# PROBLEM TO SOLVE
Find each line below where the word "right" occurs, and copy it.
━━━ DATA FOR THIS TASK
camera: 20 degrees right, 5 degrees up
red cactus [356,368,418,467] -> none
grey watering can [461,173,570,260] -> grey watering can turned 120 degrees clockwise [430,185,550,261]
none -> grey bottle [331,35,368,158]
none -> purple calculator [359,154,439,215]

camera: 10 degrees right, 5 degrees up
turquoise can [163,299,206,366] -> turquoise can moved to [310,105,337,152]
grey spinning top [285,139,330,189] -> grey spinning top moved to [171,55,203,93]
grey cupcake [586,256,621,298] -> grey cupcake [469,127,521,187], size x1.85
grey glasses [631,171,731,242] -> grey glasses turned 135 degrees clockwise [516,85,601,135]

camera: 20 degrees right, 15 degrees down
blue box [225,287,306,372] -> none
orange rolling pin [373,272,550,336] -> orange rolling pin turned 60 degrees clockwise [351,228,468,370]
━━━━━━
━━━ DATA FOR THIS TASK
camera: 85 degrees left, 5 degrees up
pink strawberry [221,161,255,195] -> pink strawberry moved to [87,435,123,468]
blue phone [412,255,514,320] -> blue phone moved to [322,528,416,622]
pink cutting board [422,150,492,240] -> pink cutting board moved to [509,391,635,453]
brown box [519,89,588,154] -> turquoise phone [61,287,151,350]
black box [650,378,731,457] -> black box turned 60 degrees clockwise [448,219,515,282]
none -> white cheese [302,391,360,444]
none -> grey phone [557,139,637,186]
━━━━━━
# FINISHED EXERCISE
camera: 20 degrees right, 5 degrees up
camera: 10 degrees right, 5 degrees up
camera: 20 degrees right, 15 degrees down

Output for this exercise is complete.